Data records
◆ ◆ ◆

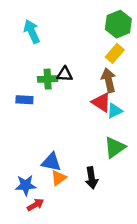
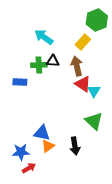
cyan arrow: (32, 31) -> (44, 37), moved, turned -30
yellow rectangle: (115, 53) -> (83, 42), moved
brown arrow: (109, 80) -> (77, 66), moved
cyan triangle: (115, 111) -> (94, 91), turned -32
green triangle: (115, 147) -> (94, 121), turned -42

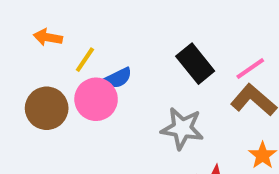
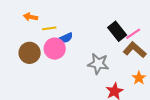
yellow line: (85, 60) -> (49, 28), turned 48
black rectangle: (195, 64) -> (117, 31), moved

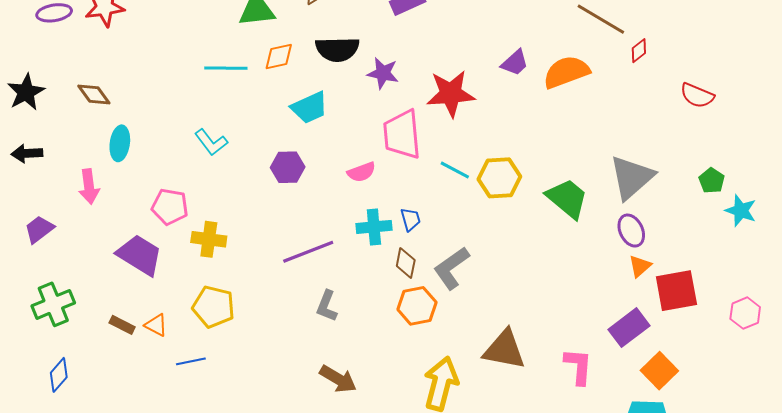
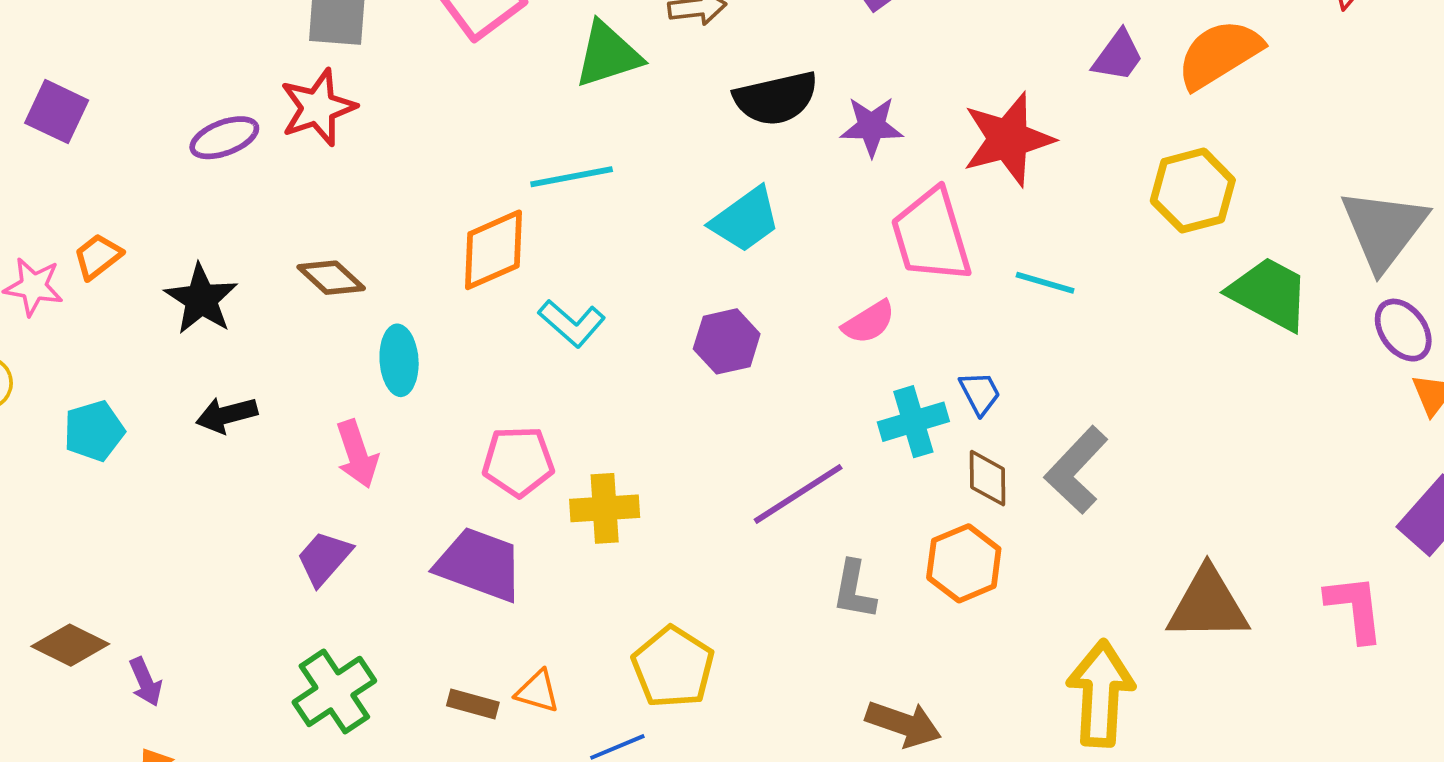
orange diamond: (279, 56) -> (494, 250), moved, size x1.4
yellow hexagon: (499, 178) -> (1193, 190), moved
purple trapezoid: (39, 229) -> (324, 558), moved
orange hexagon: (417, 306) -> (964, 563), moved
yellow pentagon: (213, 307) -> (673, 667), moved, turned 30

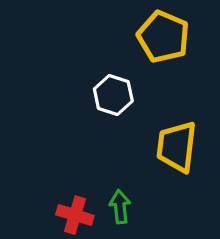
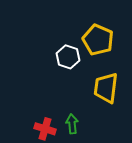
yellow pentagon: (163, 37) -> (98, 40), moved

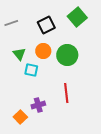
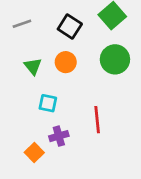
black square: (46, 25) -> (70, 27), turned -30
green circle: (67, 55) -> (115, 59), moved
cyan square: (31, 70) -> (48, 103), moved

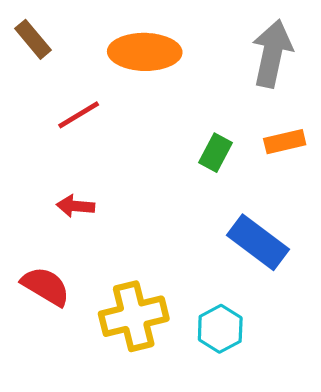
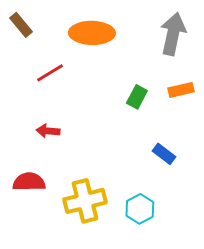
blue rectangle: (258, 242) -> (164, 154), size x0.6
red semicircle: (46, 286) -> (29, 182), turned -32

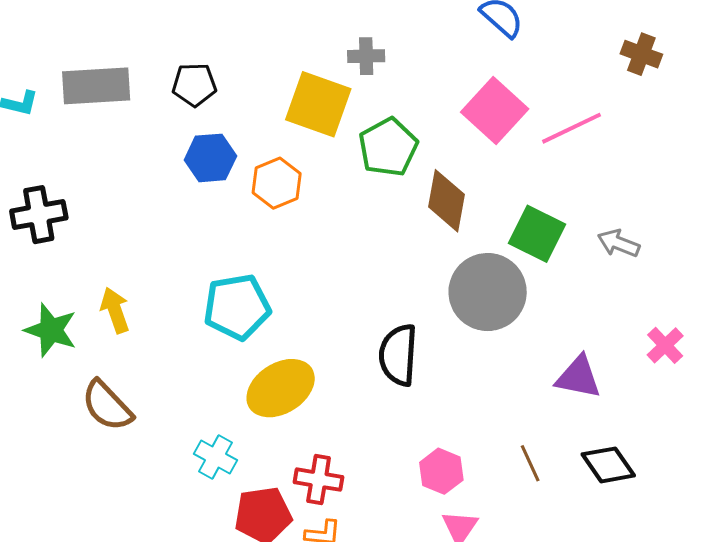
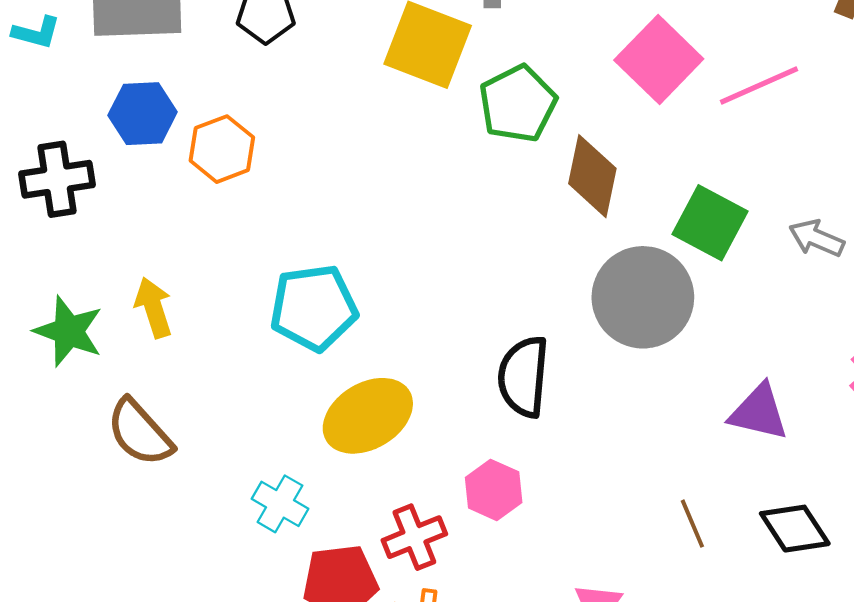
blue hexagon: (210, 158) -> (143, 114), moved
orange hexagon: (277, 183) -> (222, 149), moved
pink hexagon: (441, 471) -> (494, 490), moved
red cross: (319, 480) -> (414, 537), turned -33

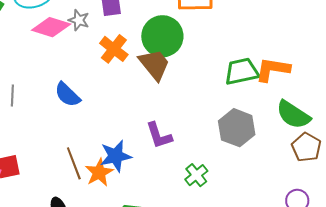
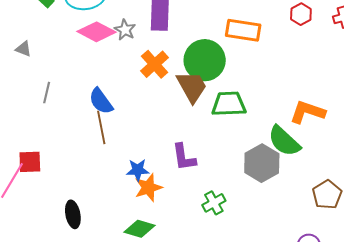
green trapezoid: (242, 72) -> (229, 104), moved
green semicircle: (293, 115) -> (284, 141), moved
blue star: (116, 156) -> (138, 170), size x0.7
brown line: (74, 163) -> (101, 127), moved
orange star: (99, 173) -> (148, 188), moved

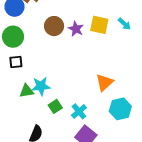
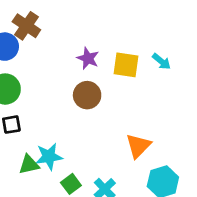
brown circle: (54, 26) -> (87, 95), moved
purple star: (76, 29) -> (88, 58), moved

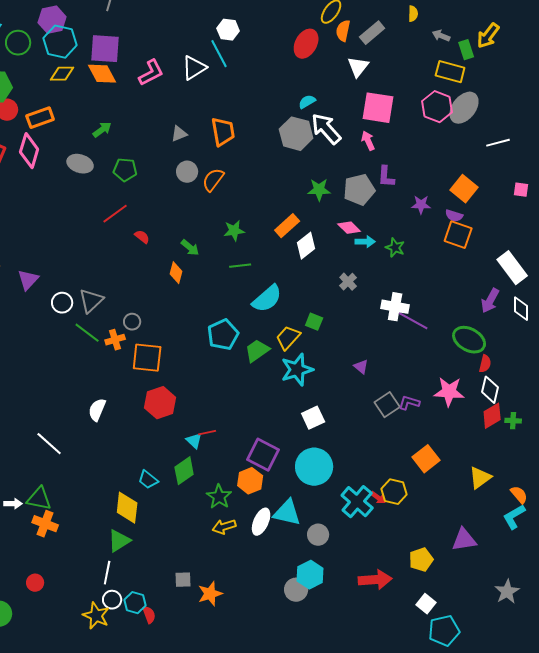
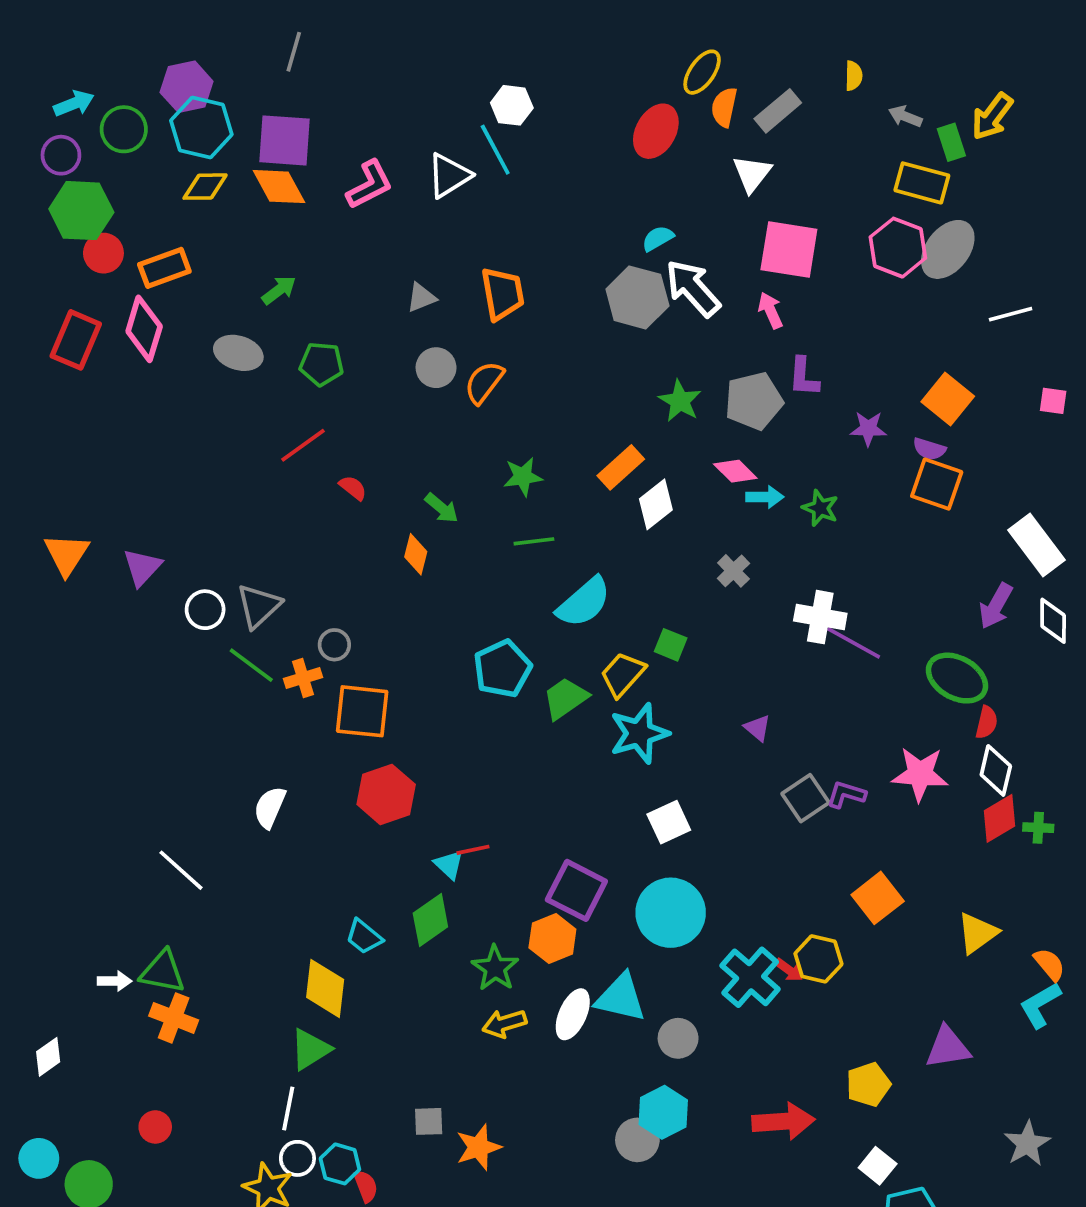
green star: (319, 190) -> (680, 401), turned 30

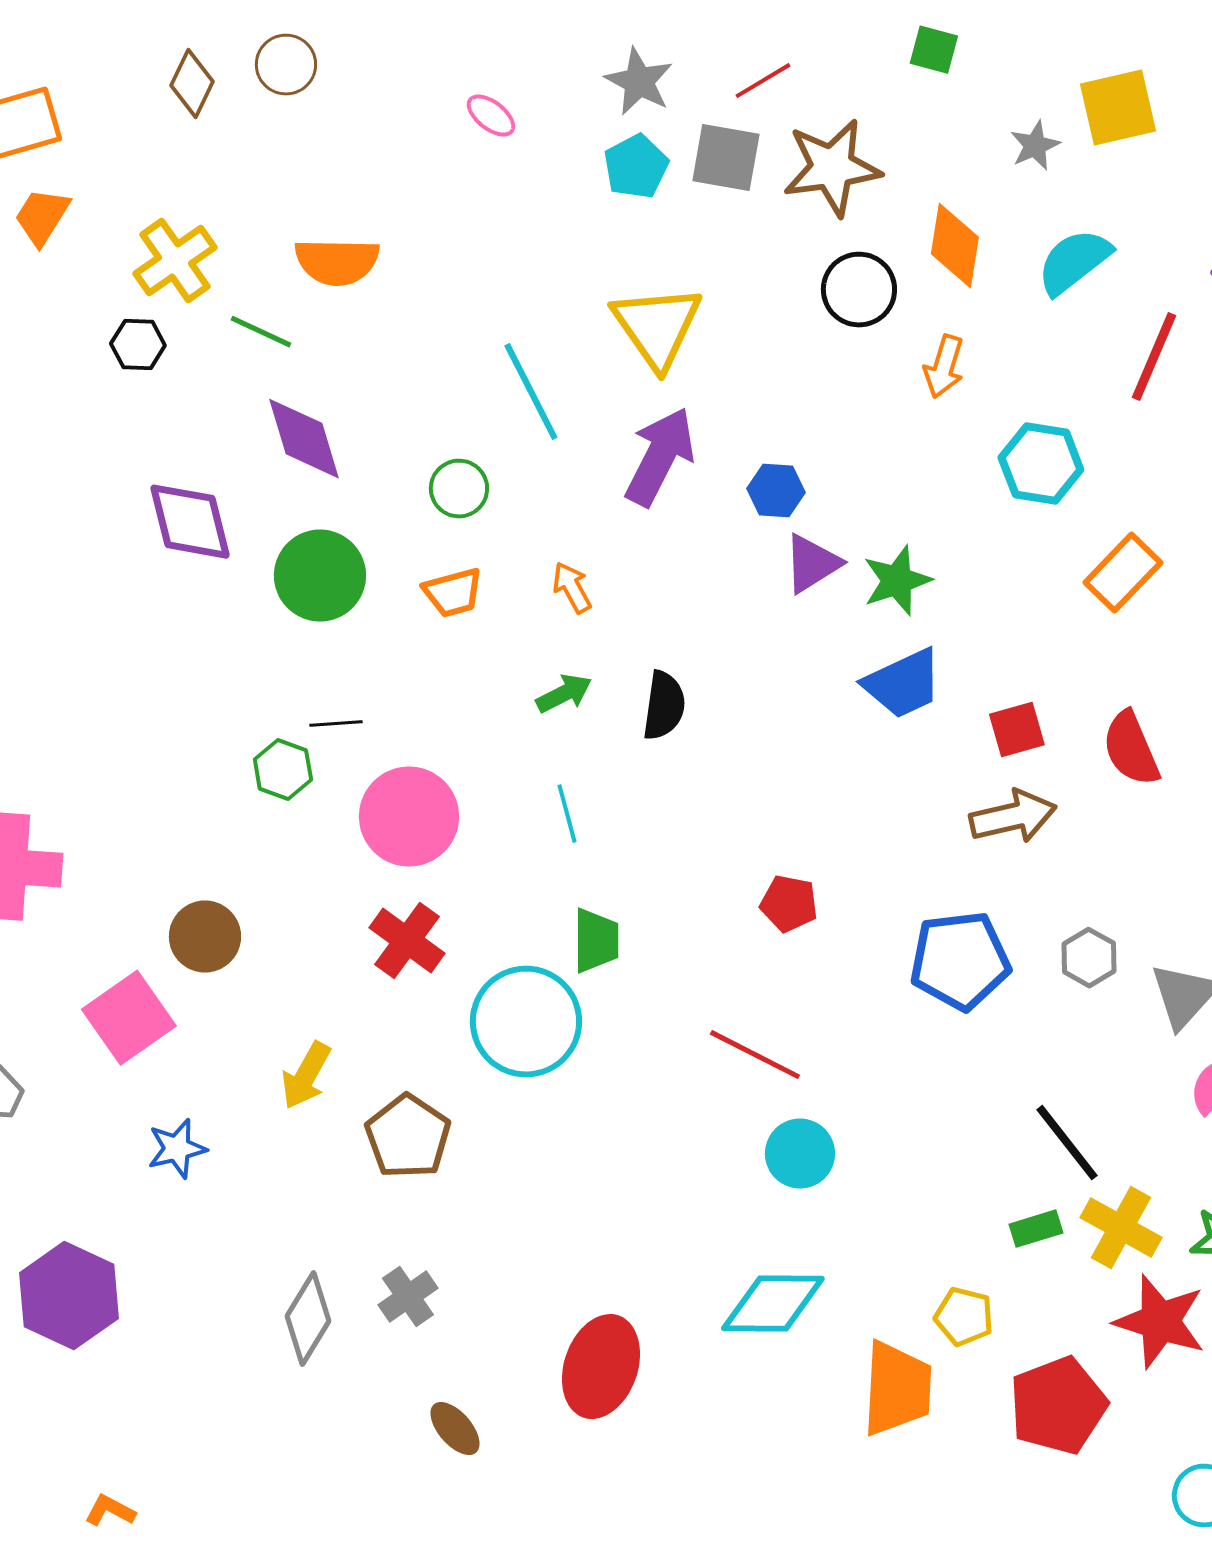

◆ ◆ ◆

Your assignment –
Transcribe the data word for word, with no images.

Your solution –
cyan arrow: (32, 31) -> (44, 37), moved, turned -30
yellow rectangle: (115, 53) -> (83, 42), moved
brown arrow: (109, 80) -> (77, 66), moved
cyan triangle: (115, 111) -> (94, 91), turned -32
green triangle: (115, 147) -> (94, 121), turned -42

yellow line: (85, 60) -> (49, 28), turned 48
black rectangle: (195, 64) -> (117, 31), moved

orange diamond: (279, 56) -> (494, 250), moved, size x1.4
yellow hexagon: (499, 178) -> (1193, 190), moved
purple trapezoid: (39, 229) -> (324, 558), moved
orange hexagon: (417, 306) -> (964, 563), moved
yellow pentagon: (213, 307) -> (673, 667), moved, turned 30

yellow pentagon: (163, 37) -> (98, 40), moved

black square: (46, 25) -> (70, 27), turned -30
green circle: (67, 55) -> (115, 59), moved
cyan square: (31, 70) -> (48, 103), moved

blue rectangle: (258, 242) -> (164, 154), size x0.6
red semicircle: (46, 286) -> (29, 182), turned -32

blue hexagon: (210, 158) -> (143, 114), moved
orange hexagon: (277, 183) -> (222, 149), moved
pink hexagon: (441, 471) -> (494, 490), moved
red cross: (319, 480) -> (414, 537), turned -33

green trapezoid: (242, 72) -> (229, 104), moved
green semicircle: (293, 115) -> (284, 141), moved
blue star: (116, 156) -> (138, 170), size x0.7
brown line: (74, 163) -> (101, 127), moved
orange star: (99, 173) -> (148, 188), moved

brown circle: (54, 26) -> (87, 95), moved
purple star: (76, 29) -> (88, 58), moved

green star: (319, 190) -> (680, 401), turned 30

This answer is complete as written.